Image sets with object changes
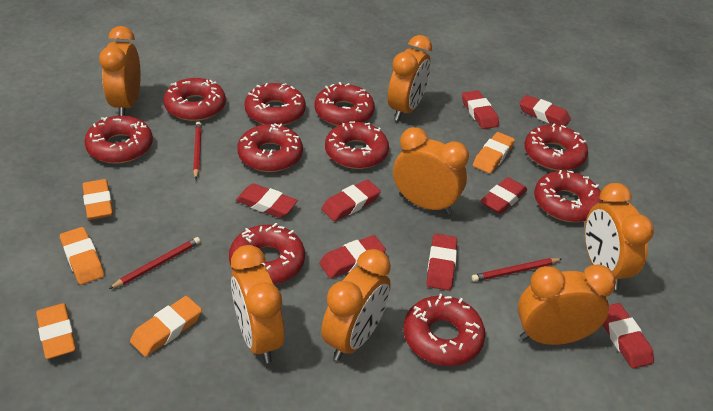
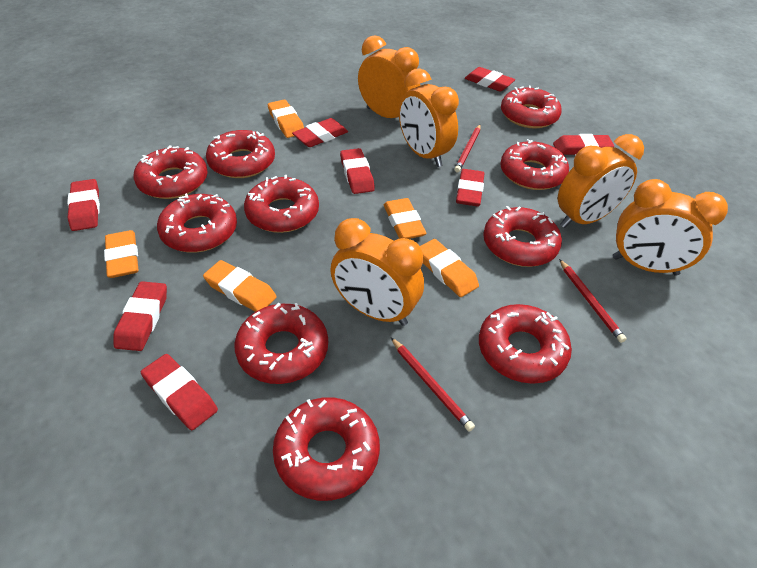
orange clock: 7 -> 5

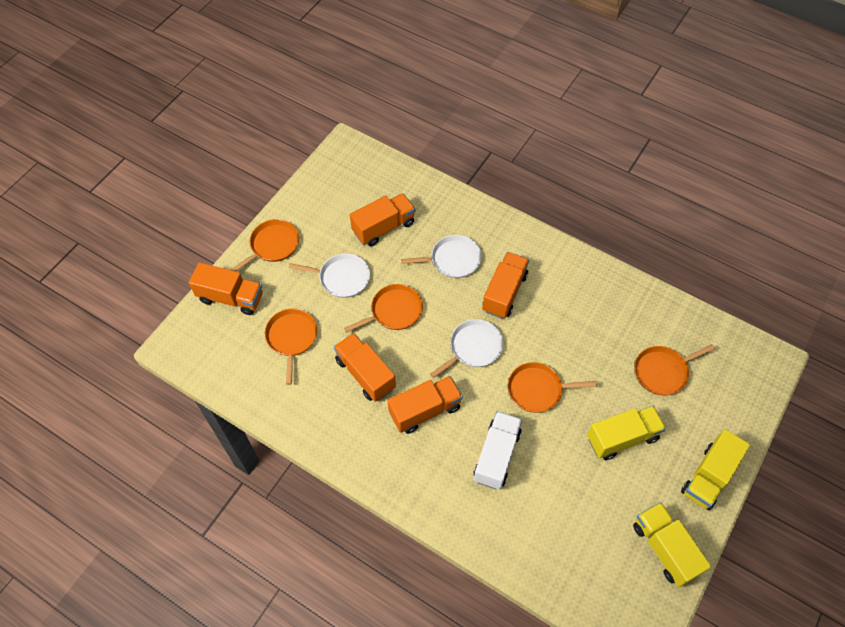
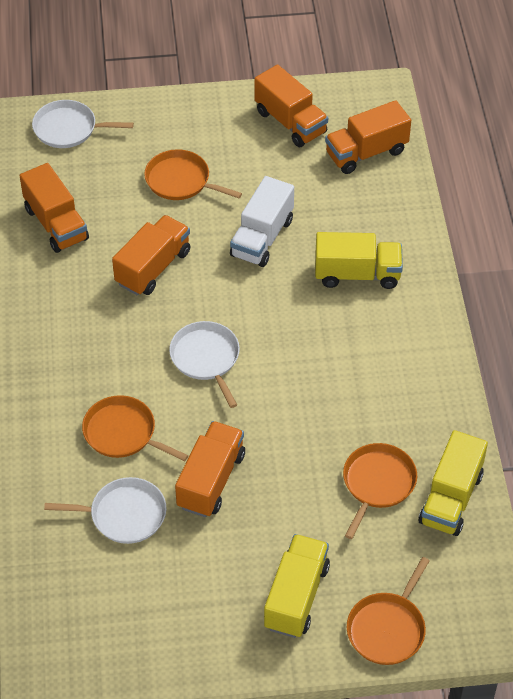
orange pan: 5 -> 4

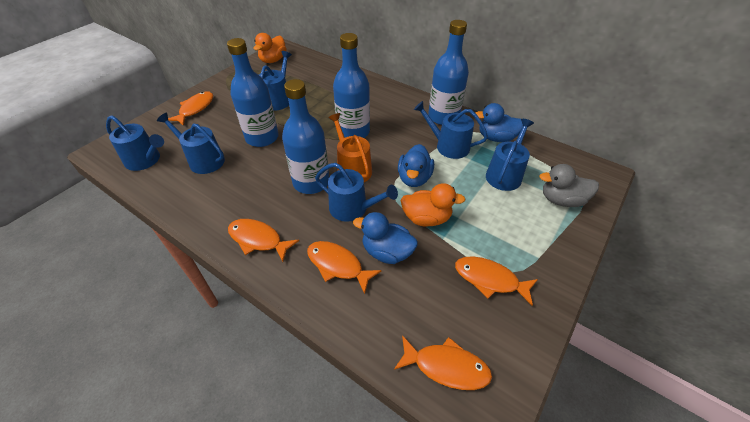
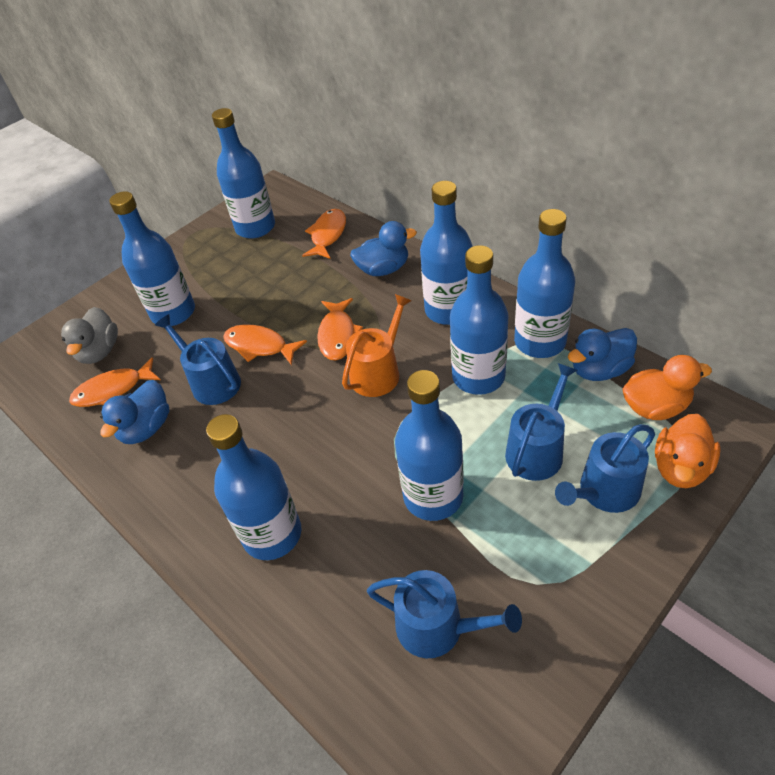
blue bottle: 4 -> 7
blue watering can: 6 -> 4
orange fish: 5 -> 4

> Task requirements:
Exactly as they appear above, print all the lines, but not the pictures.

> Task output:
orange clock: 7 -> 5

orange pan: 5 -> 4

blue bottle: 4 -> 7
blue watering can: 6 -> 4
orange fish: 5 -> 4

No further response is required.